### Recorded data
· · · · ·

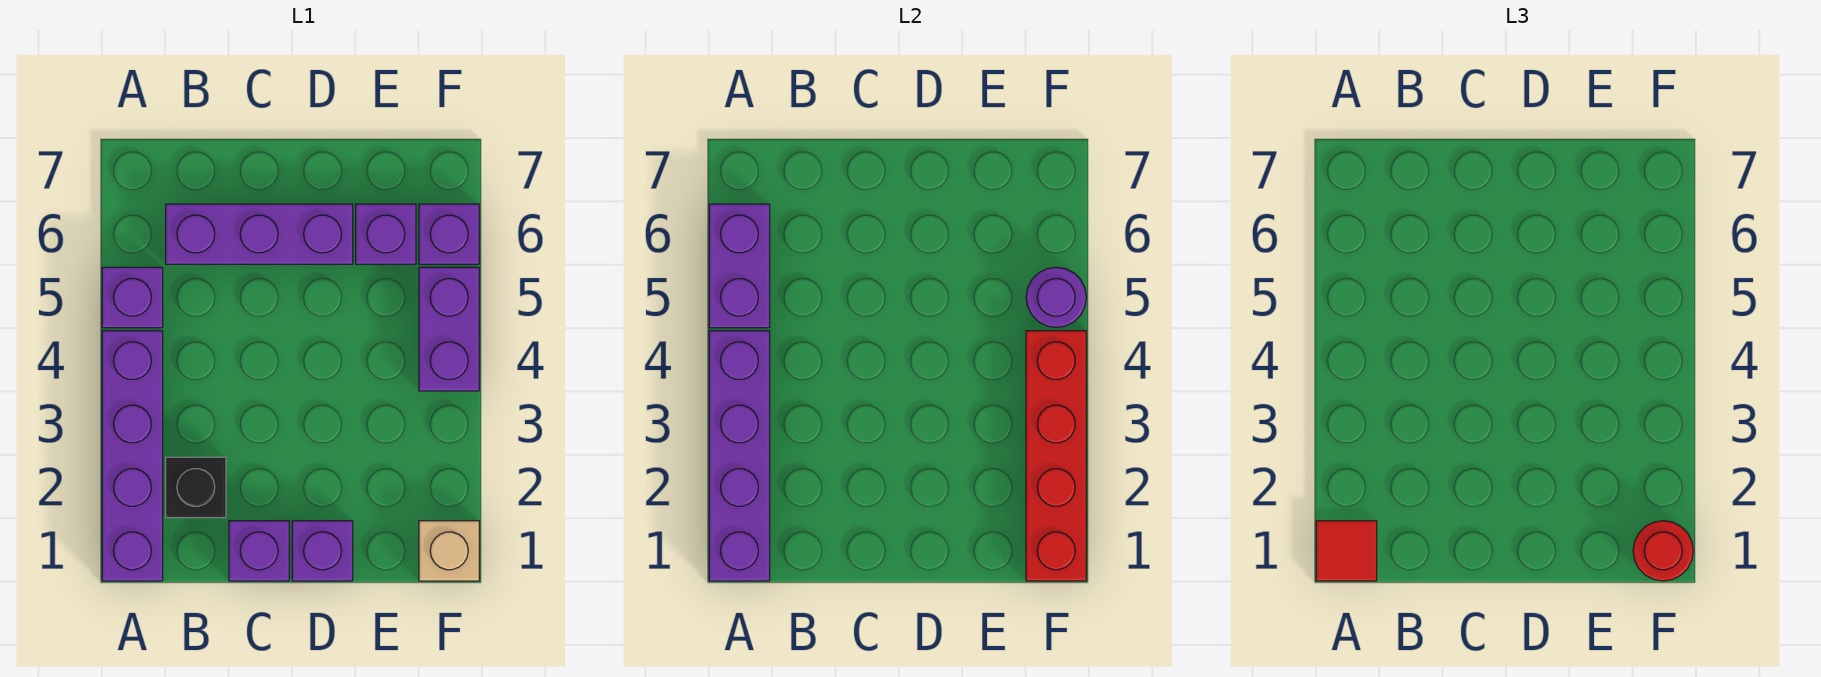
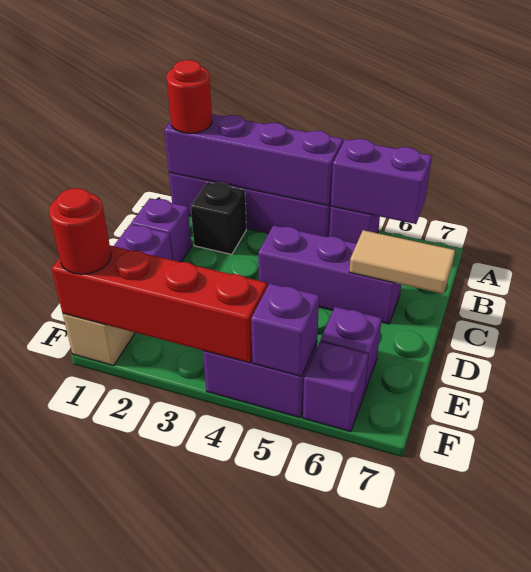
red tile A1 level 3 -> red round brick A1 level 3
purple brick B6:D6 level 1 -> purple brick C4:C6 level 1
none -> tan tile C6:C7 level 2
purple round brick F5 level 2 -> purple brick F5 level 2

· · · · ·

### What you are asked to do
Every line from the one holding "none -> tan tile C6:C7 level 2" through the final line of the listing must be echoed exactly; leave out all other lines.

### Result for this task
none -> tan tile C6:C7 level 2
purple round brick F5 level 2 -> purple brick F5 level 2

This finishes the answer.